--- Data under study Enclosed Below ---

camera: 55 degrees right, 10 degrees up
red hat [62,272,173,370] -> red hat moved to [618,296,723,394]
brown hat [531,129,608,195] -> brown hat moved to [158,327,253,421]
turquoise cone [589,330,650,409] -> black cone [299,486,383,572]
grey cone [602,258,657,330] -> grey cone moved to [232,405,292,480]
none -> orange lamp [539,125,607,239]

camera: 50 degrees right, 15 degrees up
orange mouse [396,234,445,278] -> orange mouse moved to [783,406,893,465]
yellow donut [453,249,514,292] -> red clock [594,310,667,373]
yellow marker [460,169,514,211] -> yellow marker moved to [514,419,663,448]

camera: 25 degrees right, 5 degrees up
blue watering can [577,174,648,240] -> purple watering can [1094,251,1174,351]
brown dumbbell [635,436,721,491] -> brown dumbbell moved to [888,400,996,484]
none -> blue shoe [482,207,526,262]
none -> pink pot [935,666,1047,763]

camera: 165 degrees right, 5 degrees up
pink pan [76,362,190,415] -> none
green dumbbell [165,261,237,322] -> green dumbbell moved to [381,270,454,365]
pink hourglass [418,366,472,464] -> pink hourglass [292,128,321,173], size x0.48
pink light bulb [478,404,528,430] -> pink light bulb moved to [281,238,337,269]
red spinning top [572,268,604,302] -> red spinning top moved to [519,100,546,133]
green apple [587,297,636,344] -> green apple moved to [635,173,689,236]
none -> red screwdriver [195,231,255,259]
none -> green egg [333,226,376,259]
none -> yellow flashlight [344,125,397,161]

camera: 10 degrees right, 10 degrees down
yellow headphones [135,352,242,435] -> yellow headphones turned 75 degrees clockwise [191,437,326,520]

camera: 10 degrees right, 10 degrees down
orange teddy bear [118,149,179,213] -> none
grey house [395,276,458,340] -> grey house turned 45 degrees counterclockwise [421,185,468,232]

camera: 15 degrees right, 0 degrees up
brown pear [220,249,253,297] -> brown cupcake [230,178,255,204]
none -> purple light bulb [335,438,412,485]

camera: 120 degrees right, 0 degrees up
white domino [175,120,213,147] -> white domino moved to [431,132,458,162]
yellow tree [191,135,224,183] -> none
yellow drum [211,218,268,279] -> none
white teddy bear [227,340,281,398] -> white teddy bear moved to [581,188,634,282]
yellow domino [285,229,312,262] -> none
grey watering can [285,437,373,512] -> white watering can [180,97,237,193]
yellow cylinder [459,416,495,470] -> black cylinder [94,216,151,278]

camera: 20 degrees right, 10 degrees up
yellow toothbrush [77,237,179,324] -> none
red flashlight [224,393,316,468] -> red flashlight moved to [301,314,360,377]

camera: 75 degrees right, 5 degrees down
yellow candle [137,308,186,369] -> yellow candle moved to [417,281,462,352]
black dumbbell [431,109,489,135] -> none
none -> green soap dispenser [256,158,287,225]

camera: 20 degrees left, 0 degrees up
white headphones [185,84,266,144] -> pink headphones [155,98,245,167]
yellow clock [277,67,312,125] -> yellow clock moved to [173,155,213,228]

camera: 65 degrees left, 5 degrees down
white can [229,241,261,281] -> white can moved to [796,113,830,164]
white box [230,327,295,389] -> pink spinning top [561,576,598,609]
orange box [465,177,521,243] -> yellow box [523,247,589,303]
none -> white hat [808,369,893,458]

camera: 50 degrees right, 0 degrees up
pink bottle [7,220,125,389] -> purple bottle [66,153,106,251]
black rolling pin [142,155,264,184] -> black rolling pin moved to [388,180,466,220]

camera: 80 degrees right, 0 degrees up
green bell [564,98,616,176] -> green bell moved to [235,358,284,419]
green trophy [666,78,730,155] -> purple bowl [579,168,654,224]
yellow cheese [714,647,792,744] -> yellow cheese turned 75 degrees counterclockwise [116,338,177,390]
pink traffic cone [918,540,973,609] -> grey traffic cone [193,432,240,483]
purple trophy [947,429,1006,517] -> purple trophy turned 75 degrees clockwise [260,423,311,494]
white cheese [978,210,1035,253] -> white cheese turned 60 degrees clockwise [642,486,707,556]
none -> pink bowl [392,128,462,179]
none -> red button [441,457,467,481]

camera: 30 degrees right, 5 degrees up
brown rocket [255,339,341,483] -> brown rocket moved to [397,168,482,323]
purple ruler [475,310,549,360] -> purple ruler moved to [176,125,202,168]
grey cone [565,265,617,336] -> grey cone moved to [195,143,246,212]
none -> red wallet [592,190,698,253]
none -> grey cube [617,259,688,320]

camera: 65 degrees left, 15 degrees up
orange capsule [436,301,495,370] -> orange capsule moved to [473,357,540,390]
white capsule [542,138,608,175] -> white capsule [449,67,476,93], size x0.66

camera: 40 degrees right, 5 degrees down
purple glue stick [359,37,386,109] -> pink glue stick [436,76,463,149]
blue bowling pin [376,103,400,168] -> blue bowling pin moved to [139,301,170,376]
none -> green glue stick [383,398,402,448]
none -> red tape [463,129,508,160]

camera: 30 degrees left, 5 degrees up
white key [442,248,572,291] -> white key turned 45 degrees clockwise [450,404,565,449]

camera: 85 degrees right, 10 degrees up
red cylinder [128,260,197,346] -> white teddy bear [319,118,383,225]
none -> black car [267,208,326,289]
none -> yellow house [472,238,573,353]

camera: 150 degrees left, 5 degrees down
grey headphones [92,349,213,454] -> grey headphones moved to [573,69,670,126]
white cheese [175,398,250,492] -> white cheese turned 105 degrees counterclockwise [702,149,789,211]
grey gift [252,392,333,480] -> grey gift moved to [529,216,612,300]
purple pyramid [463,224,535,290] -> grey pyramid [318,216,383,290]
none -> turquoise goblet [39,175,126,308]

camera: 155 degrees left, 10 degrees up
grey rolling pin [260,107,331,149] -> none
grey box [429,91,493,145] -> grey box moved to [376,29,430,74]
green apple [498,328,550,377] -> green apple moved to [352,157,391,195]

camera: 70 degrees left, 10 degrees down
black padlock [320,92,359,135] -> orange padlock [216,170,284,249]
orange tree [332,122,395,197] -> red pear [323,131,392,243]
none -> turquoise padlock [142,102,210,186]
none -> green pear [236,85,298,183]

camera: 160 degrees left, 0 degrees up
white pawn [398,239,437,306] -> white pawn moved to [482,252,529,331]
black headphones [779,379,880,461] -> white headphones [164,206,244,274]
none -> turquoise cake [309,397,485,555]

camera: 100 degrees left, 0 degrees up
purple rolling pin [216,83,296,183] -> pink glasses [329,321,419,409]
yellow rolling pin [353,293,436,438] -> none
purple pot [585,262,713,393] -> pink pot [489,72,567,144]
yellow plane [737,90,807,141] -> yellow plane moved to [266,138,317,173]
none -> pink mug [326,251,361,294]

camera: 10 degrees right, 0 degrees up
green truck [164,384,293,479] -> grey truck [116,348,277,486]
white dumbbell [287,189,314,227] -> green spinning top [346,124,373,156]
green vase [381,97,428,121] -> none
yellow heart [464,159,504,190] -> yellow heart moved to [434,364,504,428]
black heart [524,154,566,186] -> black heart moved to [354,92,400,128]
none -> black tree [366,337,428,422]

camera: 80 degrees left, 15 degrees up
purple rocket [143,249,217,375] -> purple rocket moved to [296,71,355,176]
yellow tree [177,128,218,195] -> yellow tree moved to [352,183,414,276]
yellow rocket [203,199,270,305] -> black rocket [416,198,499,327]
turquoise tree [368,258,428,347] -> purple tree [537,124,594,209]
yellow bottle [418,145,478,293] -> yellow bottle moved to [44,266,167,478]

--- End of Enclosed Data under study ---

## Activity:
Once the line containing "camera: 80 degrees left, 15 degrees up" is found, please retype it and every remaining line of the listing above, exactly, with nothing else.

## Exercise answer:
camera: 80 degrees left, 15 degrees up
purple rocket [143,249,217,375] -> purple rocket moved to [296,71,355,176]
yellow tree [177,128,218,195] -> yellow tree moved to [352,183,414,276]
yellow rocket [203,199,270,305] -> black rocket [416,198,499,327]
turquoise tree [368,258,428,347] -> purple tree [537,124,594,209]
yellow bottle [418,145,478,293] -> yellow bottle moved to [44,266,167,478]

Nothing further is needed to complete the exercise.